▶ _Exercise input_:
*** Begin section ***

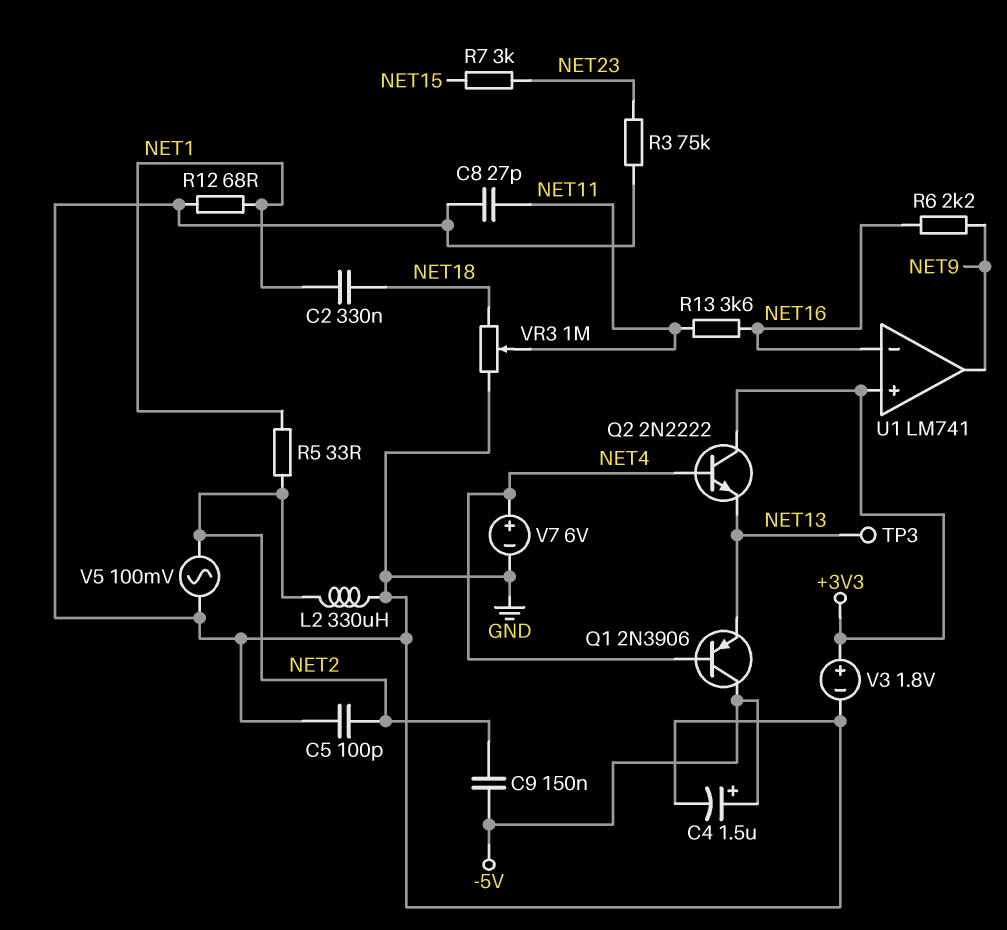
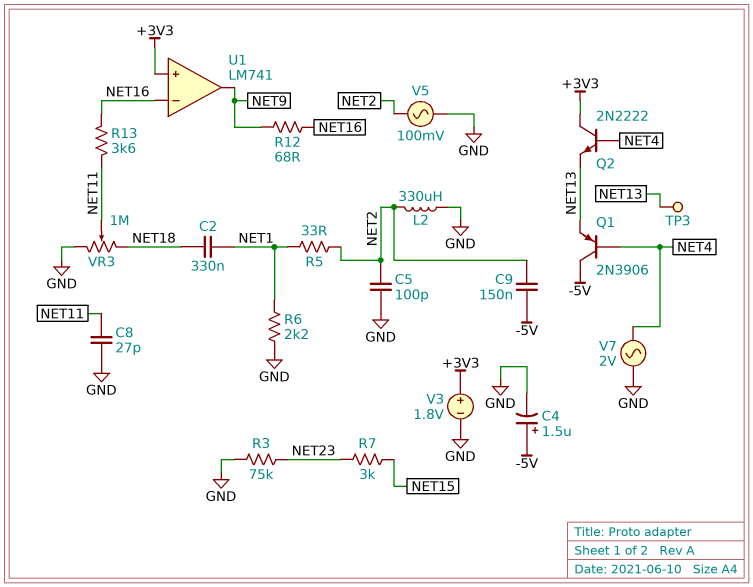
R6: 2.2k (NET9, NET16) -> 2.2k (GND, NET1)
R12: 68 (GND, NET1) -> 68 (NET9, NET16)
V7: 6V (plus NET4, minus GND) -> AC 2V (GND, NET4)

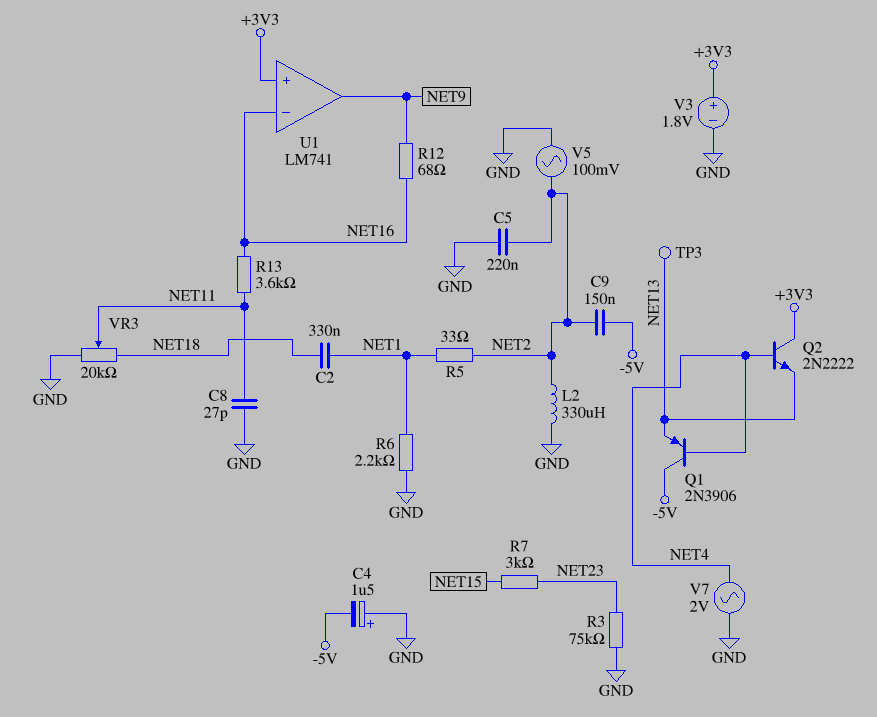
C4: 1.5uF (plus -5V, minus GND) -> 1.5uF (plus GND, minus -5V)
C5: 100pF (GND, NET2) -> 220nF (GND, NET2)
VR3: 1M (GND, NET18, wiper NET11) -> 20k (GND, NET18, wiper NET11)

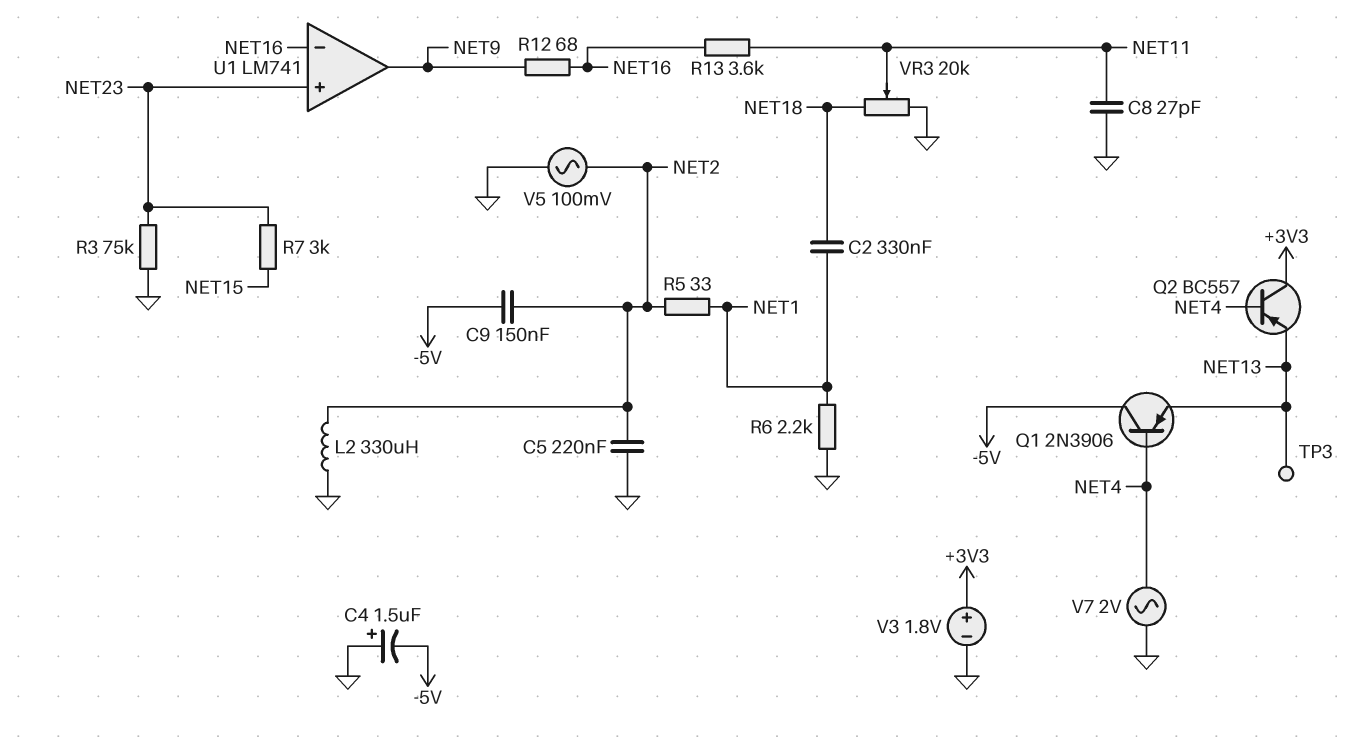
Q2: NPN 2N2222 (B NET4, C +3V3, E NET13) -> PNP BC557 (B NET4, C +3V3, E NET13)
U1 pin in+: +3V3 -> NET23

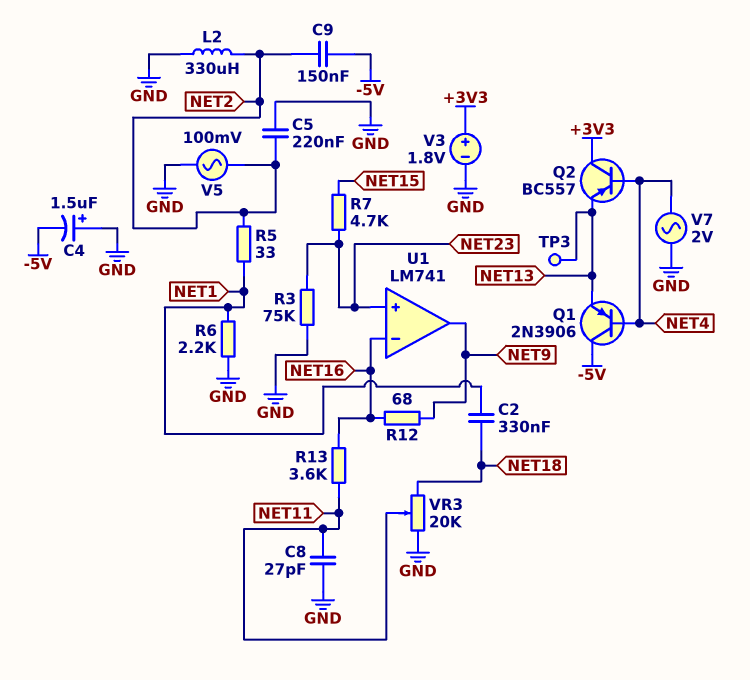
R7: 3k (NET15, NET23) -> 4.7k (NET15, NET23)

*** End section ***

Could you report every line of the material that contains the string "minus"?

V7: 6V (plus NET4, minus GND) -> AC 2V (GND, NET4)
C4: 1.5uF (plus -5V, minus GND) -> 1.5uF (plus GND, minus -5V)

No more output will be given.